__TASK INSTRUCTIONS__.
Check each line of the material for "right" and report how many lines have it, with nothing added.

__SUPPLIED INFORMATION__.
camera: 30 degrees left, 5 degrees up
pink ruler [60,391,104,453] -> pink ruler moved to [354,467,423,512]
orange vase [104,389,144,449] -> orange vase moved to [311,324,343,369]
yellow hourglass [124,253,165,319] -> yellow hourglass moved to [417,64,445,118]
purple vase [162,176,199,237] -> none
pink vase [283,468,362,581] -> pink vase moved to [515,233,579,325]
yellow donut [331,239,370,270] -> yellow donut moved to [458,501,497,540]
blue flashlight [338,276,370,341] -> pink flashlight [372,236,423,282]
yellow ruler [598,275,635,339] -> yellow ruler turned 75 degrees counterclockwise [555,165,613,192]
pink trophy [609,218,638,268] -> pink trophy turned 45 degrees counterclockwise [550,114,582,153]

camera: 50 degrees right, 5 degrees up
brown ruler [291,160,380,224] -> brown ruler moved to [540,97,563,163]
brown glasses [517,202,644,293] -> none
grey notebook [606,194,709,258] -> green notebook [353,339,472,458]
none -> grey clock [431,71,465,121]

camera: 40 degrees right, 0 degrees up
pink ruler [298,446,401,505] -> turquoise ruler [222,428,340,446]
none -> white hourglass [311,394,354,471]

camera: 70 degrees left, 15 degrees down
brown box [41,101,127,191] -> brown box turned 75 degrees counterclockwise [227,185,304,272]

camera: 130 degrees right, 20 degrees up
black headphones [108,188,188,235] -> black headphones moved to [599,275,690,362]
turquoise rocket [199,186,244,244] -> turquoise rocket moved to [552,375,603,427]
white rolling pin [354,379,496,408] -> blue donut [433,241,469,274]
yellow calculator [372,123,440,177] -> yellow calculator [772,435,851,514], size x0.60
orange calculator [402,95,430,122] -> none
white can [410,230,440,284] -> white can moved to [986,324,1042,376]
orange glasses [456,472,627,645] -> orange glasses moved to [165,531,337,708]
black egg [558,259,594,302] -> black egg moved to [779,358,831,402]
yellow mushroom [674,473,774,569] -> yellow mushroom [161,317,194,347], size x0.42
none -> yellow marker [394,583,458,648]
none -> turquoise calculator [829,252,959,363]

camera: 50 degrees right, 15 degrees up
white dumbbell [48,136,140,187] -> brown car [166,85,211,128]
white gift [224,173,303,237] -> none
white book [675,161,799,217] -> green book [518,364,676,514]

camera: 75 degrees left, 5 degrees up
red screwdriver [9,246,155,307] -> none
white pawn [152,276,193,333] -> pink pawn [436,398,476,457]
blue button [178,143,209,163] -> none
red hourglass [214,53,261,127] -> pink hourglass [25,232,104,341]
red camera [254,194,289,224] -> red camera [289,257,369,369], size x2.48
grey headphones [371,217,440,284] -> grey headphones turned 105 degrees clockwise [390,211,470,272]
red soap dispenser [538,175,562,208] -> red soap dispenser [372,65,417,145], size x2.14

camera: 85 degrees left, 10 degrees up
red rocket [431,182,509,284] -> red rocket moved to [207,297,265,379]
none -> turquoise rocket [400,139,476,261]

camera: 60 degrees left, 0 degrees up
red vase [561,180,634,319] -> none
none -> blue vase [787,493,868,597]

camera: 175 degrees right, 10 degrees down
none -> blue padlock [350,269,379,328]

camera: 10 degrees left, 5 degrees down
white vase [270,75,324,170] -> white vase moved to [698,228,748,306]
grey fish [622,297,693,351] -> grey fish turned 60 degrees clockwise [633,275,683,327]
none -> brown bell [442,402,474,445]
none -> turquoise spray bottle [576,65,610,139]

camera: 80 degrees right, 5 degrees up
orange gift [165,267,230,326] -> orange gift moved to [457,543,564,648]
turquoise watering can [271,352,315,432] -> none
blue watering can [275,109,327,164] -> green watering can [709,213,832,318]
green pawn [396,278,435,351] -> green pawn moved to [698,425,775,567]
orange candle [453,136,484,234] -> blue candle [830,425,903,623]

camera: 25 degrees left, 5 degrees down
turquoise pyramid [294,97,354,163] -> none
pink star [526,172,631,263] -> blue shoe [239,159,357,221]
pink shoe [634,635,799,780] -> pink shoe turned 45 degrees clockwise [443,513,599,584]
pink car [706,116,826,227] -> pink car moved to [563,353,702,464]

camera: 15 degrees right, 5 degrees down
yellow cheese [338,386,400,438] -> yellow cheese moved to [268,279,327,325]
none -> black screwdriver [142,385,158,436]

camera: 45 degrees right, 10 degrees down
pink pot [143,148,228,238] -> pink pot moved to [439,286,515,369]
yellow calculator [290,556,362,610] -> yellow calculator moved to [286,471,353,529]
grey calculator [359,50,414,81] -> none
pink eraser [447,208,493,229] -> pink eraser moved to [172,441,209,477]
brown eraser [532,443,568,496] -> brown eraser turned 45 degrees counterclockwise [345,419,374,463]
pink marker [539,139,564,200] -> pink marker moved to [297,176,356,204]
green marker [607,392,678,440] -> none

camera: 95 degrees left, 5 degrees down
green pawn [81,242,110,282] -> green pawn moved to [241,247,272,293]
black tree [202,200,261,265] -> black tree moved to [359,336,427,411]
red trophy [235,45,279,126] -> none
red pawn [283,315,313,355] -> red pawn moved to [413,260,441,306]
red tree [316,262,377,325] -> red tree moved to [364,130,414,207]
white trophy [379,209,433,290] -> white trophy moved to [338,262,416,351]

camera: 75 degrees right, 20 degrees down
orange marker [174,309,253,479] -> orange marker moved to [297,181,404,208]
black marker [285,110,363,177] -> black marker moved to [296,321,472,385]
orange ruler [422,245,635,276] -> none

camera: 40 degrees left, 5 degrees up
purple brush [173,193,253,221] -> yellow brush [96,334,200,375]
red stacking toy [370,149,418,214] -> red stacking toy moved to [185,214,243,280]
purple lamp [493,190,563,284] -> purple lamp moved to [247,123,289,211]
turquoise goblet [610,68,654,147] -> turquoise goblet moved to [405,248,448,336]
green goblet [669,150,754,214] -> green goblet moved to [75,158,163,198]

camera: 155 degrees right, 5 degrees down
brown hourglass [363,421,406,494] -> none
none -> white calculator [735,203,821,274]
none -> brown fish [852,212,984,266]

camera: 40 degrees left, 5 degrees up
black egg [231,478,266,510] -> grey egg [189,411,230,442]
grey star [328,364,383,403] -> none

__YOUR SOLUTION__.
10